In the entries below, find the line with "RGB1 pin R: D8 -> D4" and the line with "BUTTON pin SIG: D10 -> D13". Print those two and everything between them exactly, and nothing else.

[[ Exercise materials open ]]

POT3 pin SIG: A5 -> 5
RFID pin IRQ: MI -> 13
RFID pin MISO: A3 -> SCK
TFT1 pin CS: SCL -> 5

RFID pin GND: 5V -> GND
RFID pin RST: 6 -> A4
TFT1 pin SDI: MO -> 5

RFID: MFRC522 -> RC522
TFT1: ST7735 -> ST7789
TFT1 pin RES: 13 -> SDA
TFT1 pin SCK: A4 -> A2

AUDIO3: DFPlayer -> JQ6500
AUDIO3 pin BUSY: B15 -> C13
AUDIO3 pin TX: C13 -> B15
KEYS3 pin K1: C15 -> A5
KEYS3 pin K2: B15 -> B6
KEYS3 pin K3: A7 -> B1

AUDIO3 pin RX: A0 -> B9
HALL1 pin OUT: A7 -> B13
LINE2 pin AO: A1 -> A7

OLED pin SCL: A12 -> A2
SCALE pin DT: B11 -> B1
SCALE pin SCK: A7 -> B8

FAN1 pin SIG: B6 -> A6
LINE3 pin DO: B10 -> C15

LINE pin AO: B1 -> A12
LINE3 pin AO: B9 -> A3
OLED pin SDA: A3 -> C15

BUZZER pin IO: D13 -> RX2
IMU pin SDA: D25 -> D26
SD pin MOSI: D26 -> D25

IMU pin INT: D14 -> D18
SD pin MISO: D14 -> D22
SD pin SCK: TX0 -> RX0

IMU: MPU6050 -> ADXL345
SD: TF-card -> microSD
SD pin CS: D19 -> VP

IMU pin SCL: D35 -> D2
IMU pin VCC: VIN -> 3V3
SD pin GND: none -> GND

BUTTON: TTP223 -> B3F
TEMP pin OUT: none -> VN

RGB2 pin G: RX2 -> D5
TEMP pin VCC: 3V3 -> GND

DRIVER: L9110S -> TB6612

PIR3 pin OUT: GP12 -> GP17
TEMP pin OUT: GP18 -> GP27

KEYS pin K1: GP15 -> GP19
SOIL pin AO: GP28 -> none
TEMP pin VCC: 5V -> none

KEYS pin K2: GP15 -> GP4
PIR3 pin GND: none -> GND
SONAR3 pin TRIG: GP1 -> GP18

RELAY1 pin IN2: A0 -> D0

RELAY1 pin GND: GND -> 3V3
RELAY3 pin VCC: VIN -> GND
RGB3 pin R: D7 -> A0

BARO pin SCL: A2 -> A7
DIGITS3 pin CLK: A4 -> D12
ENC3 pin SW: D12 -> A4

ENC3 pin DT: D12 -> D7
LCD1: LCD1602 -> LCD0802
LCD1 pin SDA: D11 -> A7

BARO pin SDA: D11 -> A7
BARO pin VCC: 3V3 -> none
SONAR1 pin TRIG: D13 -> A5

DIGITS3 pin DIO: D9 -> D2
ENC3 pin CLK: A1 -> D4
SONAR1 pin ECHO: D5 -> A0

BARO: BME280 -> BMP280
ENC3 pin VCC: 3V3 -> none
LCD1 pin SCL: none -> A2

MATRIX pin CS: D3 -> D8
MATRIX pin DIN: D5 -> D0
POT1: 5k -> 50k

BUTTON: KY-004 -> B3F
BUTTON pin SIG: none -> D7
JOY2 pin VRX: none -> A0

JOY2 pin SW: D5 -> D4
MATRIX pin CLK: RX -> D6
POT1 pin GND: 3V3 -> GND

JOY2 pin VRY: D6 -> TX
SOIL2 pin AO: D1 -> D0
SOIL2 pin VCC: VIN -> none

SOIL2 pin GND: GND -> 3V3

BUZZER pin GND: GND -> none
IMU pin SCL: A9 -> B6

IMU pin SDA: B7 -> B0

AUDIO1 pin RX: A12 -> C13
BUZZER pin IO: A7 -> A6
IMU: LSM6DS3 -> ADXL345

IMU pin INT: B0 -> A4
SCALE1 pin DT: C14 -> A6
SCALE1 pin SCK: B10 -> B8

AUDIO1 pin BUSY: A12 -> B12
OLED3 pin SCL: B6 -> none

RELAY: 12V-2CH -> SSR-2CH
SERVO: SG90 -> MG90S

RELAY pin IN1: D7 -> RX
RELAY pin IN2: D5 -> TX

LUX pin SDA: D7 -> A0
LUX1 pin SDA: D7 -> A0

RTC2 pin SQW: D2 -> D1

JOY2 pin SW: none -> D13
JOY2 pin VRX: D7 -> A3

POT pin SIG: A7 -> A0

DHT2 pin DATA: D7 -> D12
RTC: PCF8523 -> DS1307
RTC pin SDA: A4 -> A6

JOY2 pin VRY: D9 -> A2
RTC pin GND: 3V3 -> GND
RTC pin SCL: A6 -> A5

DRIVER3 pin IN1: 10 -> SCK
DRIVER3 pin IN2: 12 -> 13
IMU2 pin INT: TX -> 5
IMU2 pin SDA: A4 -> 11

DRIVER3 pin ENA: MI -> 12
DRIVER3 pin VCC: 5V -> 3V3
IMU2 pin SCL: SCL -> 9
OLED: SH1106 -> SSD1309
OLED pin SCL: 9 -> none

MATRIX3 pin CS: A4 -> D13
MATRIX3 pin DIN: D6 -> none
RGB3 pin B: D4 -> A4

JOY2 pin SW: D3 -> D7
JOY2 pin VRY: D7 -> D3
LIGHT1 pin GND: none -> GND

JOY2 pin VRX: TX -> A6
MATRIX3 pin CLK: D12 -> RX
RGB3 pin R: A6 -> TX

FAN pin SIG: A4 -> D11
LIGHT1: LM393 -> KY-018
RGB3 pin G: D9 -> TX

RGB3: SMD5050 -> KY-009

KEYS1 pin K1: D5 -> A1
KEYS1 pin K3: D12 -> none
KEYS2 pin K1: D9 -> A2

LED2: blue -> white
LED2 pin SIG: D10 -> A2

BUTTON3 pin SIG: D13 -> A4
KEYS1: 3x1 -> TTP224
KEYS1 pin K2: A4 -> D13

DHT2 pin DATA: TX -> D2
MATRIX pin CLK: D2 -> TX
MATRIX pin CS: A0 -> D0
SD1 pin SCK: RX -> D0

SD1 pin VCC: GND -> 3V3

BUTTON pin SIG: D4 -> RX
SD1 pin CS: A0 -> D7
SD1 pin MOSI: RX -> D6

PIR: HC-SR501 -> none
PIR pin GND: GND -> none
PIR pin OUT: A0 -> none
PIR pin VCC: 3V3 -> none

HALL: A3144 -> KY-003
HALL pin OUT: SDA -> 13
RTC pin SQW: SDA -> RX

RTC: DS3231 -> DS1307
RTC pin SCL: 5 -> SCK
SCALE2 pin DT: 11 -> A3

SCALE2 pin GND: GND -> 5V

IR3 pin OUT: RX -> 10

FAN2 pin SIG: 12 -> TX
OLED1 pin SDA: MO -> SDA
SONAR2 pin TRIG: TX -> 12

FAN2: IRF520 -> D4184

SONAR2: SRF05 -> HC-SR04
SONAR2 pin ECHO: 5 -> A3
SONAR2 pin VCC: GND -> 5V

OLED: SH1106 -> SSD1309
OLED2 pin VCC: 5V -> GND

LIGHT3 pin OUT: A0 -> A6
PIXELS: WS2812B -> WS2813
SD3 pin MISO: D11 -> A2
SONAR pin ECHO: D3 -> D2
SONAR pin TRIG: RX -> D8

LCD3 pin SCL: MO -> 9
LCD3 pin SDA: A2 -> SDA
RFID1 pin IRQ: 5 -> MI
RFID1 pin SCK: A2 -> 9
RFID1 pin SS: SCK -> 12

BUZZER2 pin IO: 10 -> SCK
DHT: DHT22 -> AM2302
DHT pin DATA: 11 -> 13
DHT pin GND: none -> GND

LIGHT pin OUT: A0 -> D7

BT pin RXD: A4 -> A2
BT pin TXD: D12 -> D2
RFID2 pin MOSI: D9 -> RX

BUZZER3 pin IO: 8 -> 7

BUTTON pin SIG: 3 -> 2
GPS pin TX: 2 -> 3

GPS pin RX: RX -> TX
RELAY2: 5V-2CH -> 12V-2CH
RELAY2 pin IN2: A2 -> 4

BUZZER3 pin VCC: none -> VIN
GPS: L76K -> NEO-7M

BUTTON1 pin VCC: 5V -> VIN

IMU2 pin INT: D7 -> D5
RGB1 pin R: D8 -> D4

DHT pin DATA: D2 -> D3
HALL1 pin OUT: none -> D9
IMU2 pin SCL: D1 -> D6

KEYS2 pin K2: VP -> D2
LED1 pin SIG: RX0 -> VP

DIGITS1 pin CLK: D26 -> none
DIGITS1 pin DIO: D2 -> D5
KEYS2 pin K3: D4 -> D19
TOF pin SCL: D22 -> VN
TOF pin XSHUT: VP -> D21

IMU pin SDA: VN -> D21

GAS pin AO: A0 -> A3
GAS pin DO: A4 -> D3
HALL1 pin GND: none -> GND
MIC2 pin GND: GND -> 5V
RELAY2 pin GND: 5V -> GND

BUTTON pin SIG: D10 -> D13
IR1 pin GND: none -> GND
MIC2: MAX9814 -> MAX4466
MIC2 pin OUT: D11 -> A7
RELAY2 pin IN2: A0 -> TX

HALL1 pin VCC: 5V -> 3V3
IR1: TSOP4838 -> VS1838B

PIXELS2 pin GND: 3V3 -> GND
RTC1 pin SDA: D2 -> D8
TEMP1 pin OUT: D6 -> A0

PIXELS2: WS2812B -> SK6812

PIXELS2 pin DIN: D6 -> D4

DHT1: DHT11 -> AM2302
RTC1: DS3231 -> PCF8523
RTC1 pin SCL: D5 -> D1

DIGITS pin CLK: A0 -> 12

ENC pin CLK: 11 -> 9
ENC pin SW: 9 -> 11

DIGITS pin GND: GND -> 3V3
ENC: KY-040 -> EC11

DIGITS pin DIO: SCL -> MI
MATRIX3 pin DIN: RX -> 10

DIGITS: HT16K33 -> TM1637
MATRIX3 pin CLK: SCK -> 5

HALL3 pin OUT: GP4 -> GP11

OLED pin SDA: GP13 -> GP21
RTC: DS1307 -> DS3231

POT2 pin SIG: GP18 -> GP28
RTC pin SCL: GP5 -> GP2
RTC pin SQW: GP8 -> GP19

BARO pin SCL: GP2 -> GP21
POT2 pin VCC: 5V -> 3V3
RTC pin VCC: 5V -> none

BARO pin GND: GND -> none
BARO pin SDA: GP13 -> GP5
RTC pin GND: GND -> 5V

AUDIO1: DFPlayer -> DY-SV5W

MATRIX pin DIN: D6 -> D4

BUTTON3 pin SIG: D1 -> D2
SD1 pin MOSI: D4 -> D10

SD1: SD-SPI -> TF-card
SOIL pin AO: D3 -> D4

[[ Exercise materials closed ]]

» Written solution
RGB1 pin R: D8 -> D4

DHT pin DATA: D2 -> D3
HALL1 pin OUT: none -> D9
IMU2 pin SCL: D1 -> D6

KEYS2 pin K2: VP -> D2
LED1 pin SIG: RX0 -> VP

DIGITS1 pin CLK: D26 -> none
DIGITS1 pin DIO: D2 -> D5
KEYS2 pin K3: D4 -> D19
TOF pin SCL: D22 -> VN
TOF pin XSHUT: VP -> D21

IMU pin SDA: VN -> D21

GAS pin AO: A0 -> A3
GAS pin DO: A4 -> D3
HALL1 pin GND: none -> GND
MIC2 pin GND: GND -> 5V
RELAY2 pin GND: 5V -> GND

BUTTON pin SIG: D10 -> D13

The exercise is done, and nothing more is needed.